The problem: Repeat exactly, and nothing more, the lines from the one that includes "scissors (brown) <625, 106, 90, 41>" through the final line of the entries; skip the pictures.

(Colored object listings)
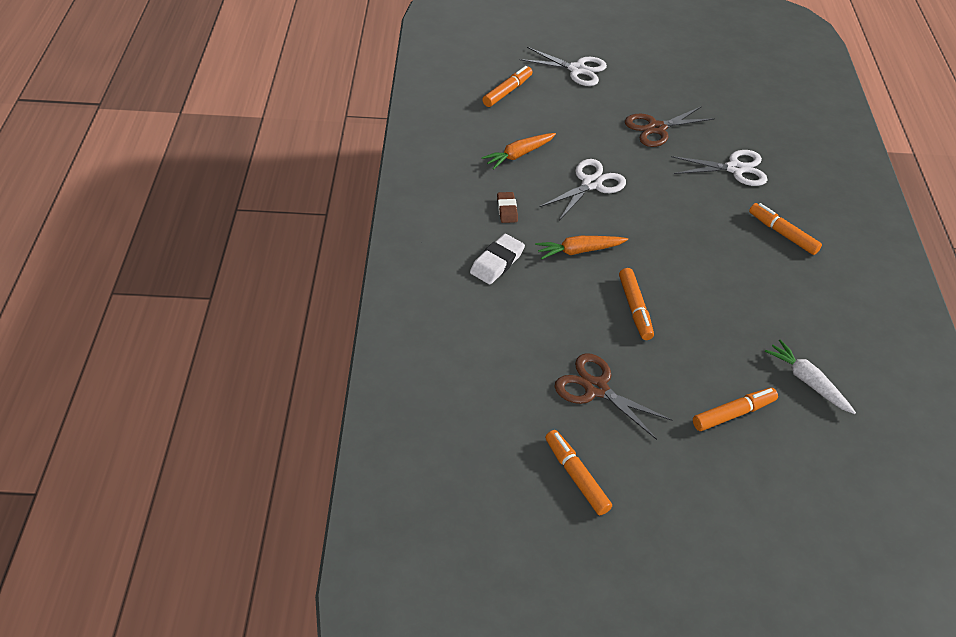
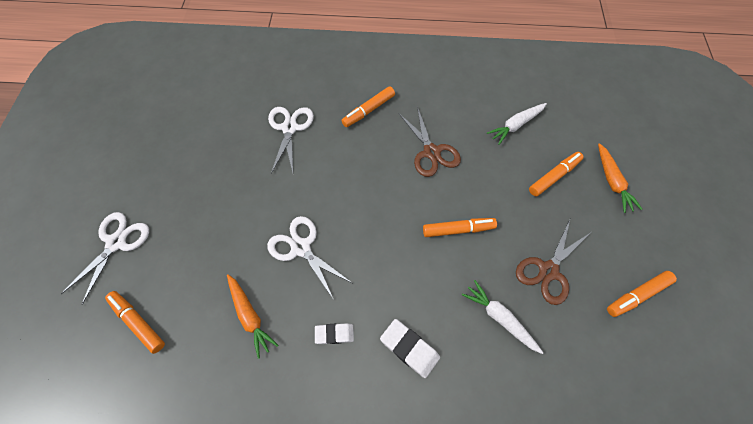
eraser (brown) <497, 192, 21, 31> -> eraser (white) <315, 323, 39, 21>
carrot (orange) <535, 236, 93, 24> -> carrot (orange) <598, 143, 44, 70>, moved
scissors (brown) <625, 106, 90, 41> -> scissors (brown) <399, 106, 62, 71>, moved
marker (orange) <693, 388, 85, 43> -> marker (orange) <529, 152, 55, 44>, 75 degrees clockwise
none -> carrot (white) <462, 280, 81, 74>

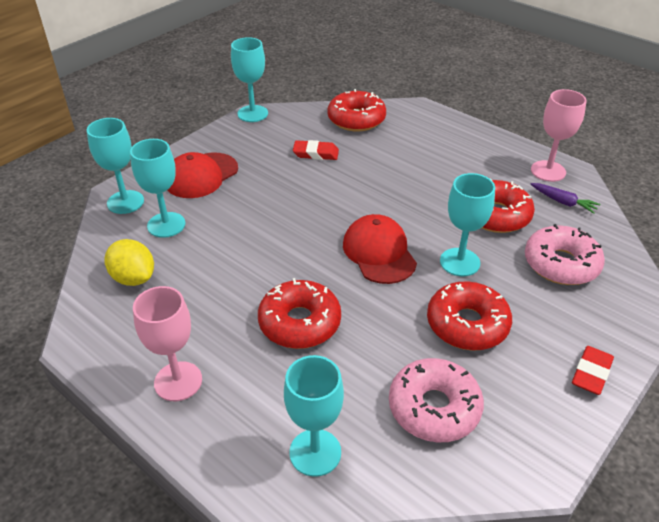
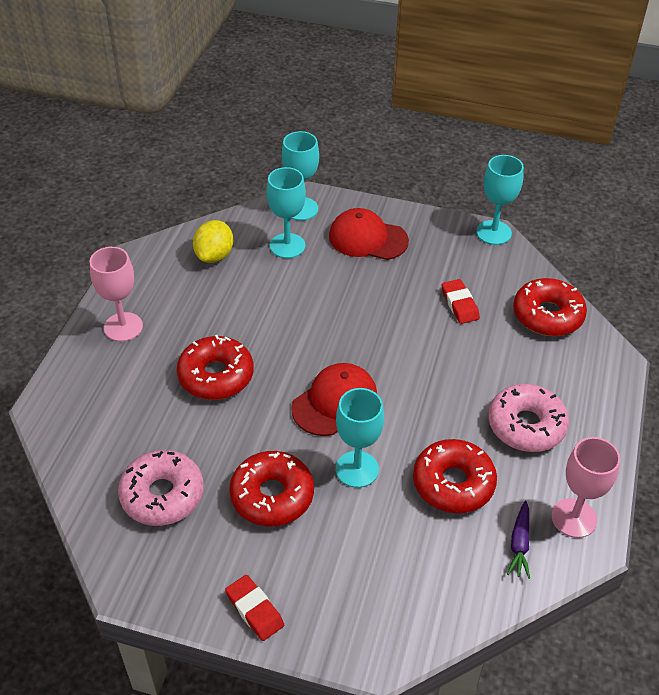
goblet (turquoise) <284, 355, 60, 122> -> none
donut (pink) <525, 224, 80, 61> -> donut (pink) <488, 384, 81, 68>, moved
eraser (red) <572, 346, 42, 49> -> eraser (red) <225, 575, 59, 66>, 45 degrees clockwise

Answer to this task:
scissors (brown) <625, 106, 90, 41> -> scissors (brown) <399, 106, 62, 71>, moved
marker (orange) <693, 388, 85, 43> -> marker (orange) <529, 152, 55, 44>, 75 degrees clockwise
none -> carrot (white) <462, 280, 81, 74>

goblet (turquoise) <284, 355, 60, 122> -> none
donut (pink) <525, 224, 80, 61> -> donut (pink) <488, 384, 81, 68>, moved
eraser (red) <572, 346, 42, 49> -> eraser (red) <225, 575, 59, 66>, 45 degrees clockwise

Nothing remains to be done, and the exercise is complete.